### Directions for this task:
The answer must consist of each line below that holds the word "plate", copied as it stands.

▽

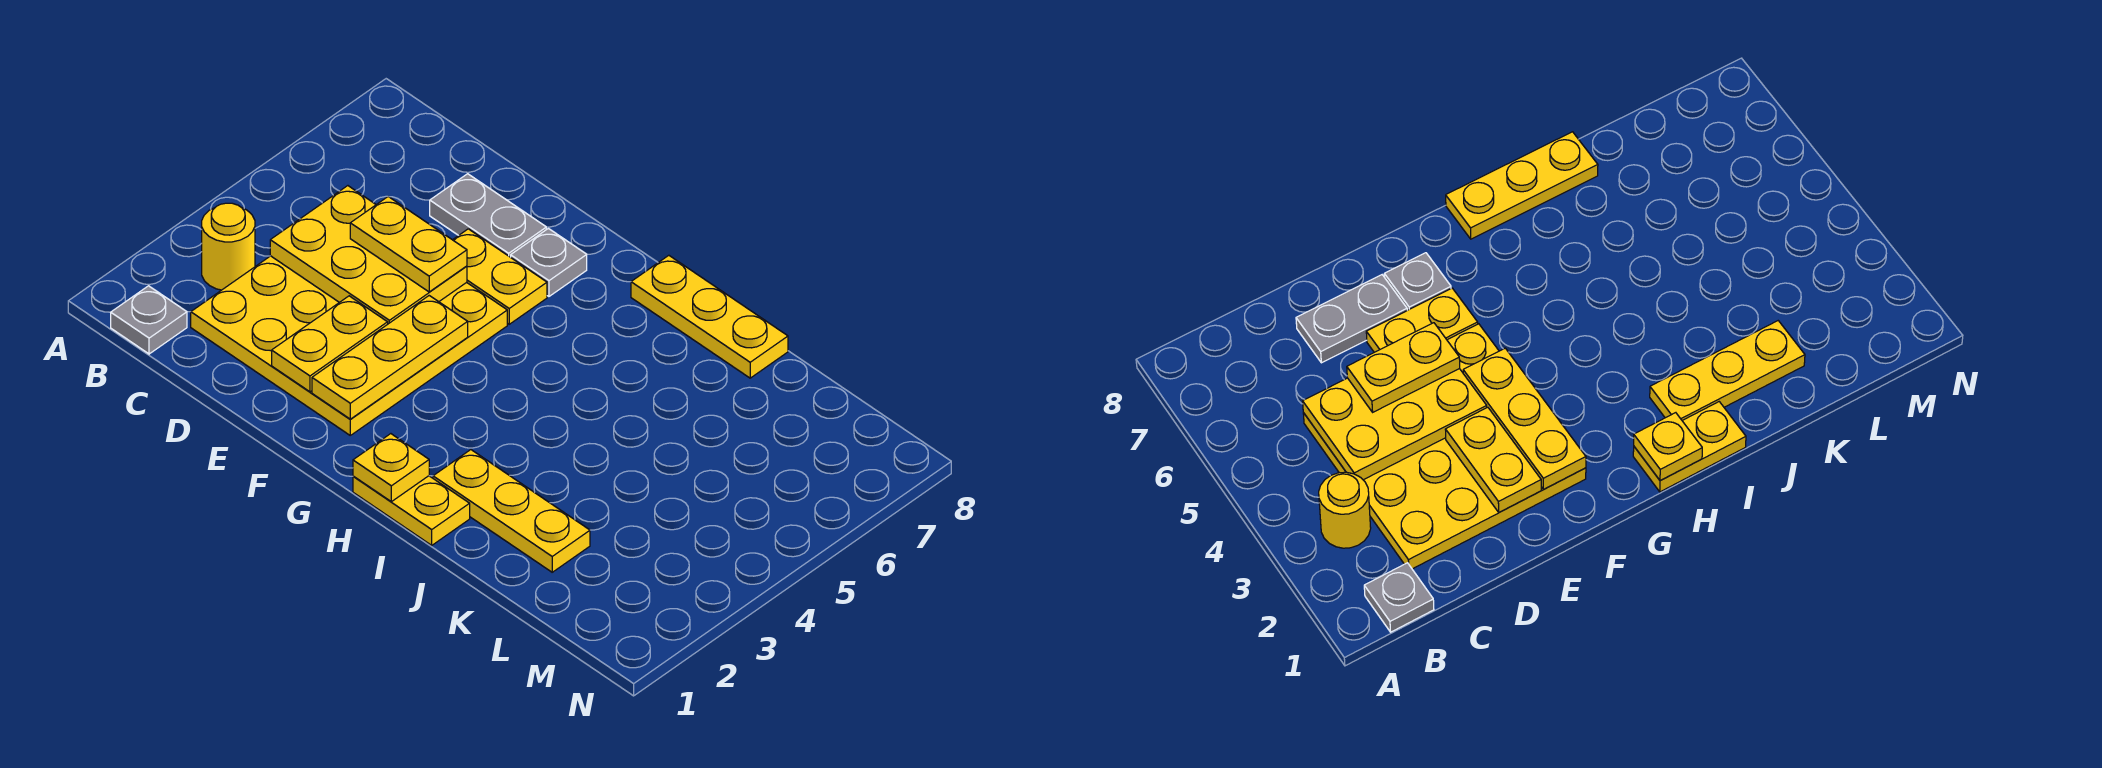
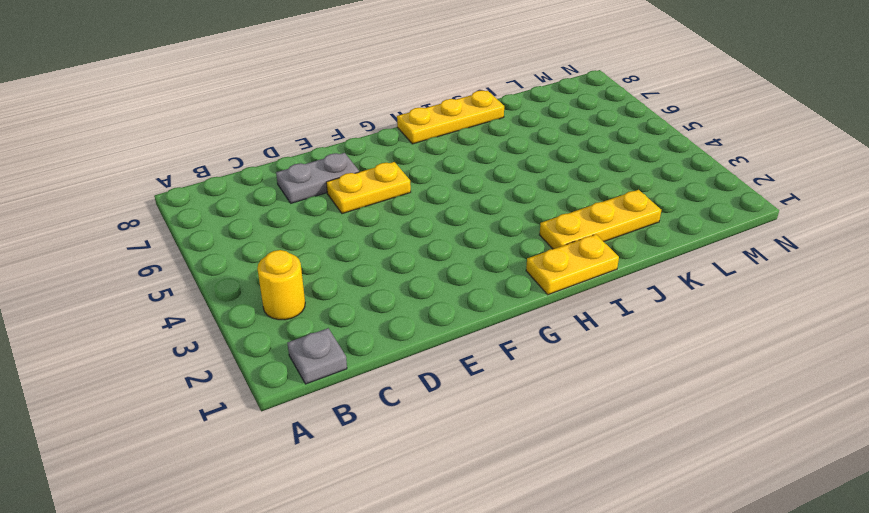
none -> yellow 4x4 plate [191,256,507,435]
none -> grey 1x1 plate [511,228,587,296]
none -> yellow 2x3 plate [270,186,467,324]

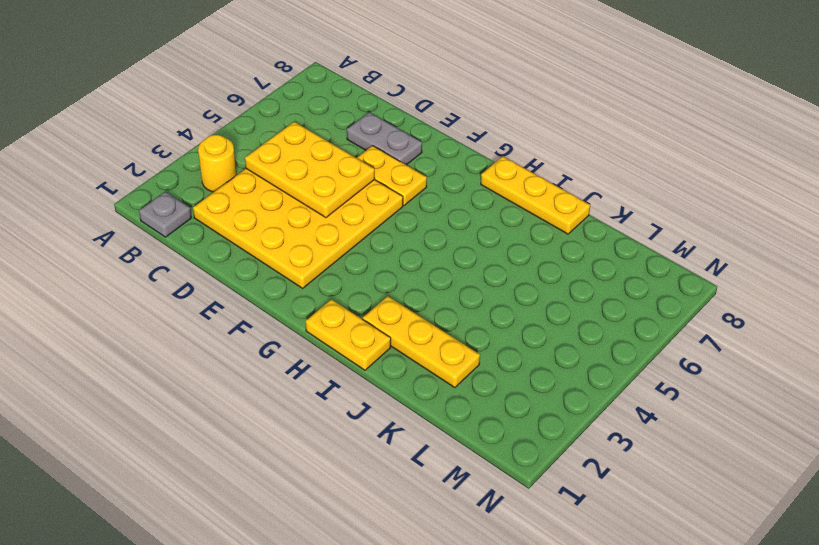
none -> grey 1x1 plate [511,228,587,296]
none -> yellow 1x2 plate [272,296,388,392]
none -> yellow 1x3 plate [312,296,468,419]

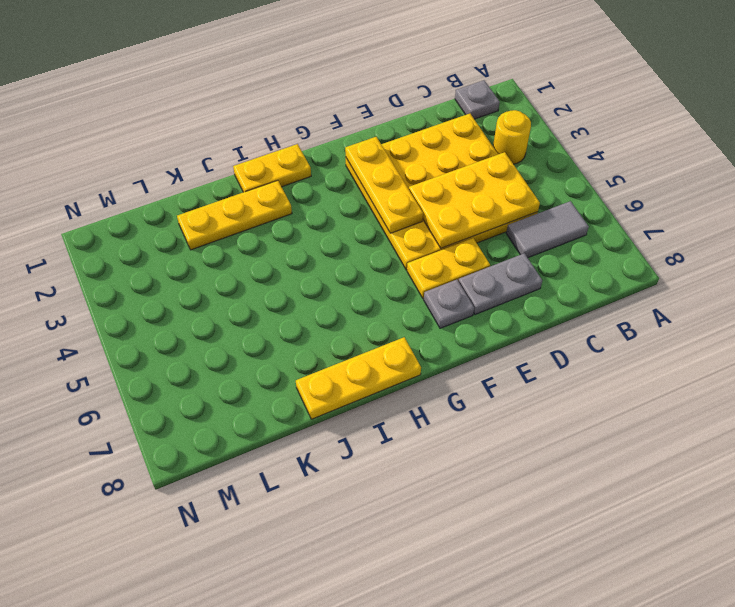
grey 1x2 tile [506,201,589,258] -> none
none -> yellow 1x2 plate [272,296,388,392]
none -> yellow 1x1 plate [353,434,429,502]
none -> yellow 1x2 plate [350,197,467,292]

△

### Exercise result:
none -> yellow 4x4 plate [191,256,507,435]
none -> grey 1x1 plate [511,228,587,296]
none -> yellow 2x3 plate [270,186,467,324]
none -> grey 1x1 plate [511,228,587,296]
none -> yellow 1x2 plate [272,296,388,392]
none -> yellow 1x3 plate [312,296,468,419]
none -> yellow 1x2 plate [272,296,388,392]
none -> yellow 1x1 plate [353,434,429,502]
none -> yellow 1x2 plate [350,197,467,292]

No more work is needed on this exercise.